• [What is required]: If a line in the entries contains the string "right", include that line in your answer.

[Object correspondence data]
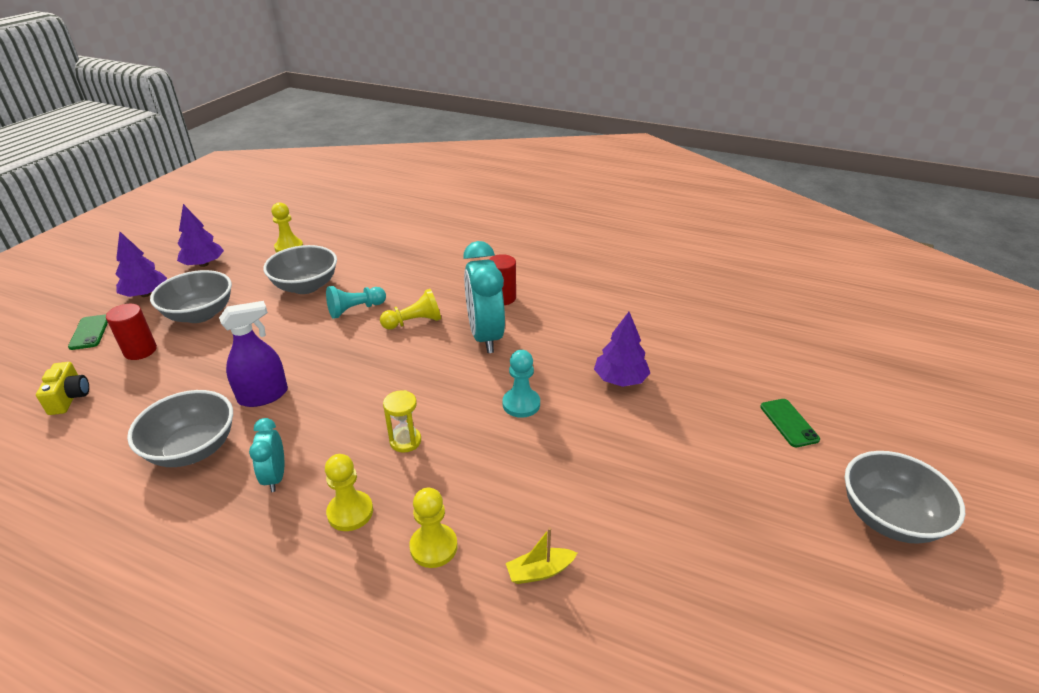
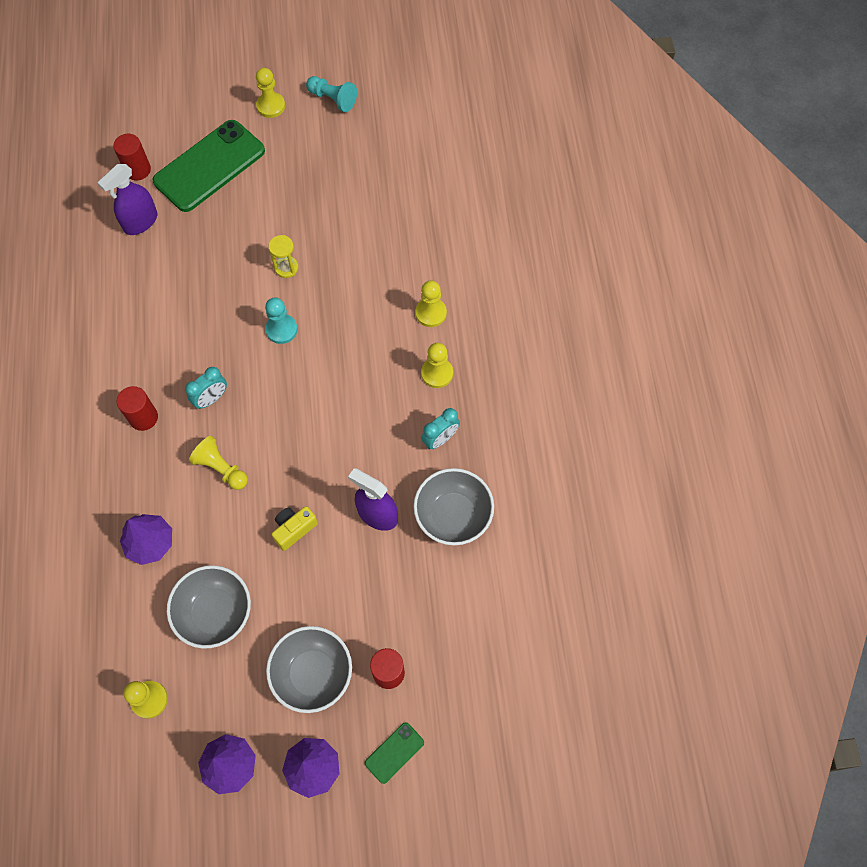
camera: 120 degrees left, 30 degrees up
(70, 398) = (469, 666): yellow camera -> yellow camera (294, 529)
(355, 309) = (229, 533): turquoise pawn -> turquoise pawn (333, 99)
(405, 441) = (362, 381): yellow hourglass -> yellow hourglass (286, 268)
(485, 336) = (211, 399): turquoise clock -> turquoise clock, size x0.53
(540, 571) = (412, 253): yellow boat -> none
(620, 379) = (216, 278): purple tree -> purple tree (150, 543)
(725, 351) = (140, 222): none -> purple spray bottle
(789, 423) = (209, 166): green phone -> green phone, size x2.32
(802, 368) = (138, 170): none -> red cylinder
(888, 518) = (271, 106): grey bowl -> yellow pawn

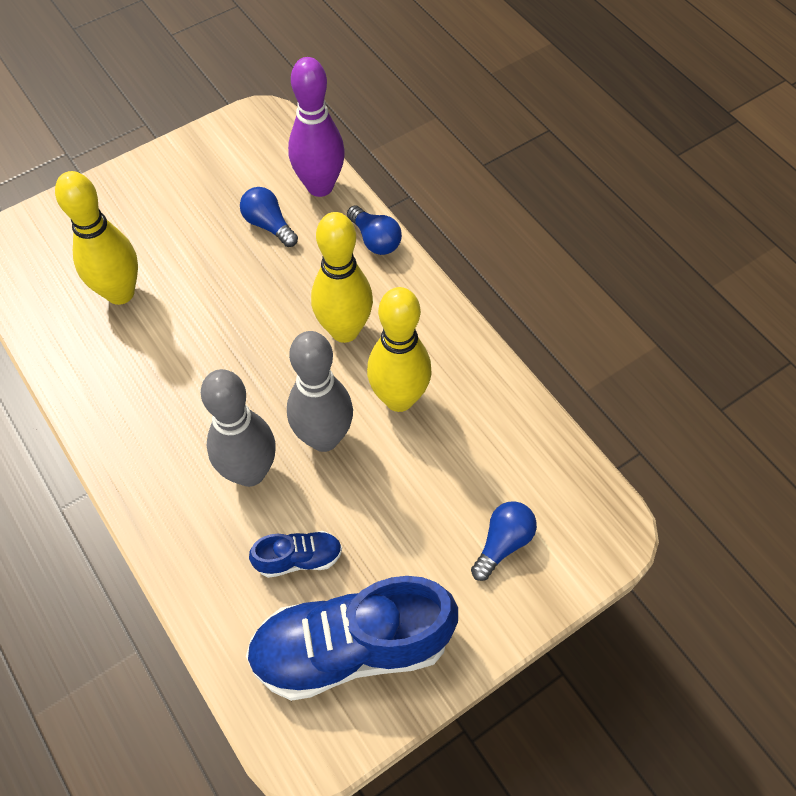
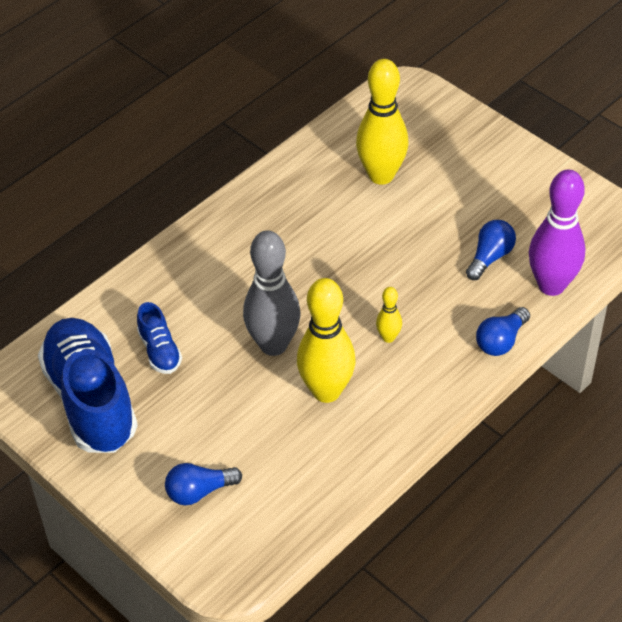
camera: 80 degrees right, 10 degrees down
(250, 472) = (230, 302): grey bowling pin -> none
(344, 330) = (388, 337): yellow bowling pin -> yellow bowling pin, size x0.46
(503, 543) = (199, 491): blue light bulb -> blue light bulb turned 135 degrees clockwise

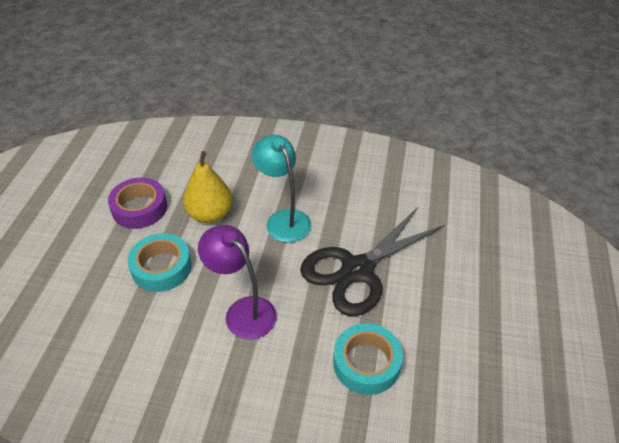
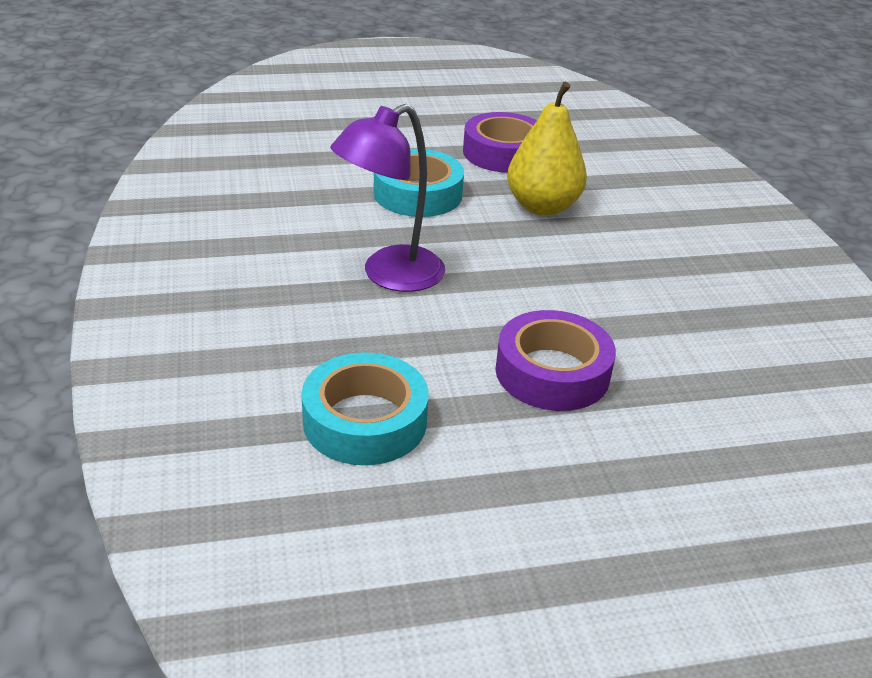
camera: 65 degrees right, 10 degrees down
(243, 311) = (390, 275): purple lamp -> purple lamp turned 150 degrees counterclockwise
(284, 219) = (594, 272): turquoise lamp -> none
(357, 270) = (552, 372): black scissors -> purple tape

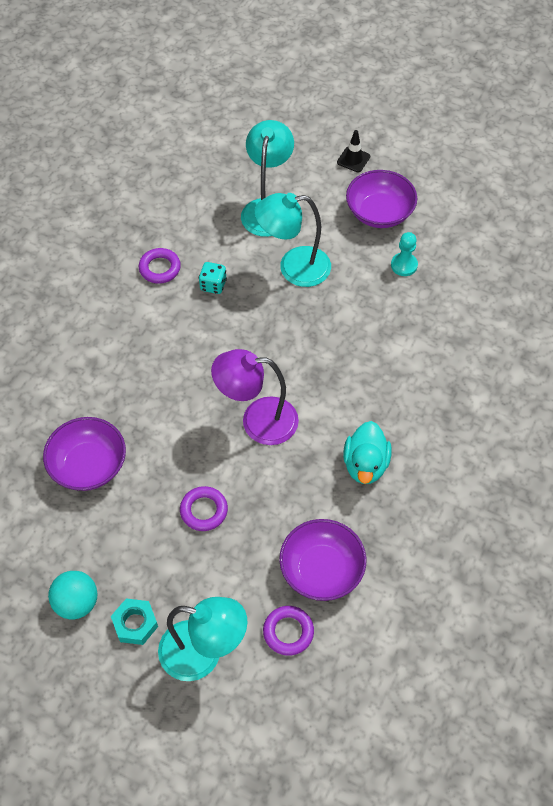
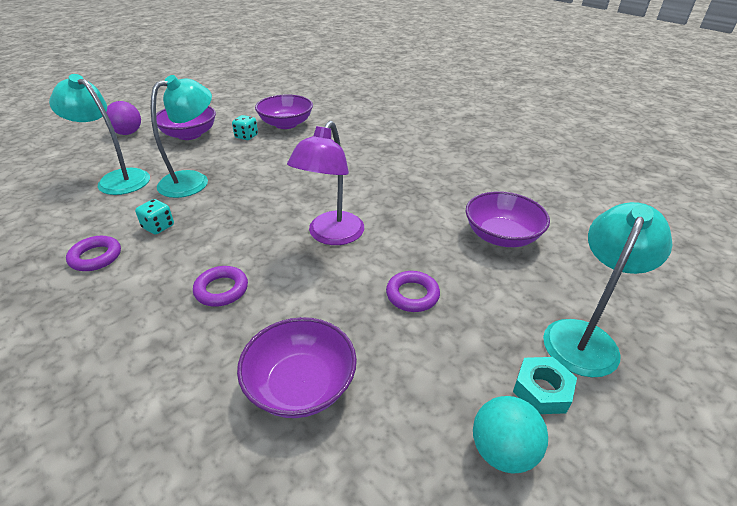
camera: 70 degrees left, 20 degrees down
(288, 632) = (562, 270): purple ring -> purple ring (221, 290)
(293, 268) = (193, 180): turquoise lamp -> turquoise lamp turned 150 degrees counterclockwise
(353, 159) = (128, 133): black traffic cone -> purple ball
(365, 464) = (409, 192): turquoise duck -> none
(404, 265) = (246, 136): turquoise pawn -> turquoise dice
(456, 288) = (286, 124): none -> purple bowl

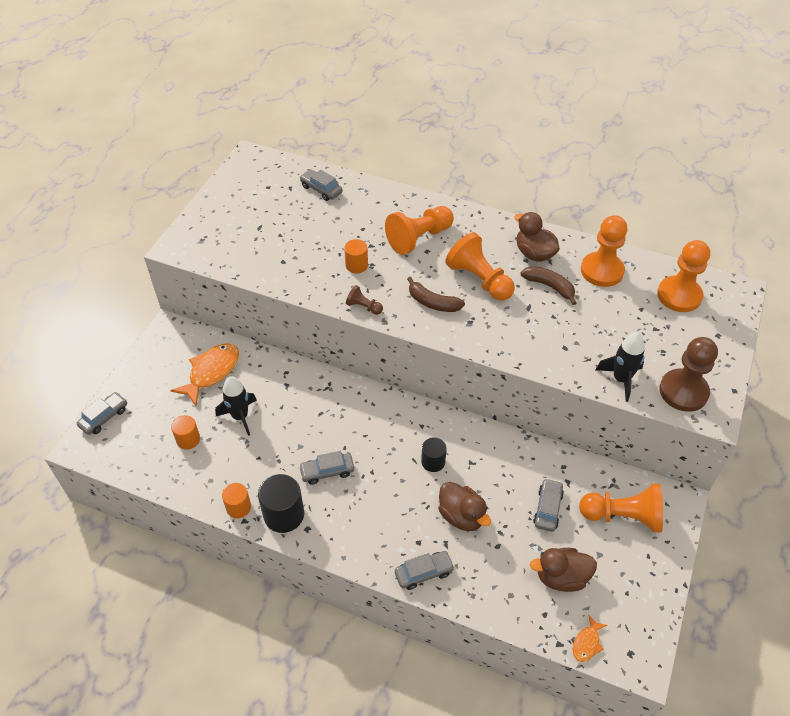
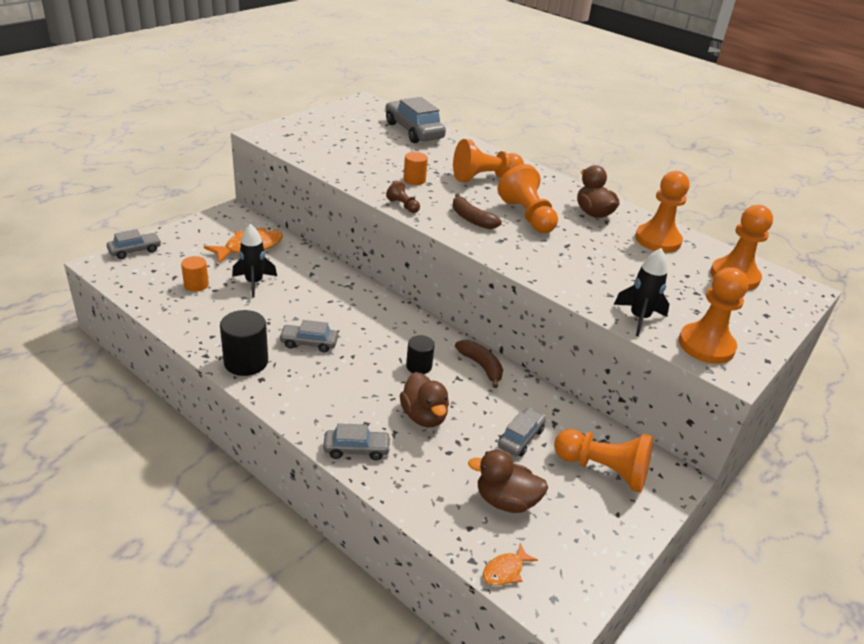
camera: 15 degrees right, 15 degrees down
(238, 507) = (207, 344): orange cylinder -> none
(321, 189) = (414, 131): grey car -> grey car, size x1.76
(549, 287) = (596, 237): brown banana -> brown banana (481, 366)
(683, 391) = (706, 345): brown pawn -> orange pawn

• [Result]:
camera: 80 degrees right, 10 degrees down
camera: 65 degrees right, 10 degrees down
camera: 15 degrees right, 15 degrees down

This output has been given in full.